◆ Exercise goal:
Take every line from the material that has the word "purple" in it.
== Input data
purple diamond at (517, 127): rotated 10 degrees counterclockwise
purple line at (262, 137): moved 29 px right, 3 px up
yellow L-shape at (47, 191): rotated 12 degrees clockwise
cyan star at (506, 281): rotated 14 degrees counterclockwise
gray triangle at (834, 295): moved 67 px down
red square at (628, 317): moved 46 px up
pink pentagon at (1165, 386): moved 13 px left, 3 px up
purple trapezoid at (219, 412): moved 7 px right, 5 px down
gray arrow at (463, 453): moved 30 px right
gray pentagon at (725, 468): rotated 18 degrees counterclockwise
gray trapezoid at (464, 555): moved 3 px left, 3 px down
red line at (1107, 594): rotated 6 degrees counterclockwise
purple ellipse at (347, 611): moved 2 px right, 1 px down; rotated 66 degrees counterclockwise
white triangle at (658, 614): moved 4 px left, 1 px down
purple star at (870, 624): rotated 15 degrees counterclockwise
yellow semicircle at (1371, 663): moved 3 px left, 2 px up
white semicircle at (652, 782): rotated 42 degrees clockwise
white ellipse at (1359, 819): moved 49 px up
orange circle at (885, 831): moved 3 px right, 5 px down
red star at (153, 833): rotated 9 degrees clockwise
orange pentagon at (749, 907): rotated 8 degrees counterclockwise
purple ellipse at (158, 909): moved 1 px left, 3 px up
====
== Input data
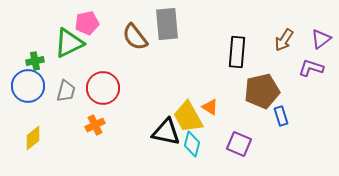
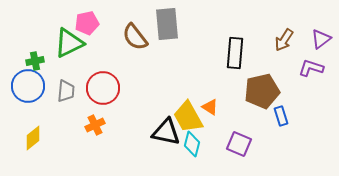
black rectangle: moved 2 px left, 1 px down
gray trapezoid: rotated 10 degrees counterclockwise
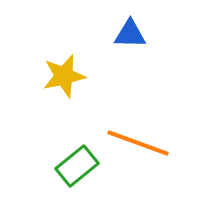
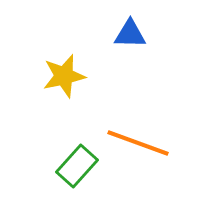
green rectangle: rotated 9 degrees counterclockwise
====
◆ Problem solution:
purple diamond at (517, 127): rotated 10 degrees counterclockwise
purple line at (262, 137): moved 29 px right, 3 px up
purple trapezoid at (219, 412): moved 7 px right, 5 px down
purple ellipse at (347, 611): moved 2 px right, 1 px down; rotated 66 degrees counterclockwise
purple star at (870, 624): rotated 15 degrees counterclockwise
purple ellipse at (158, 909): moved 1 px left, 3 px up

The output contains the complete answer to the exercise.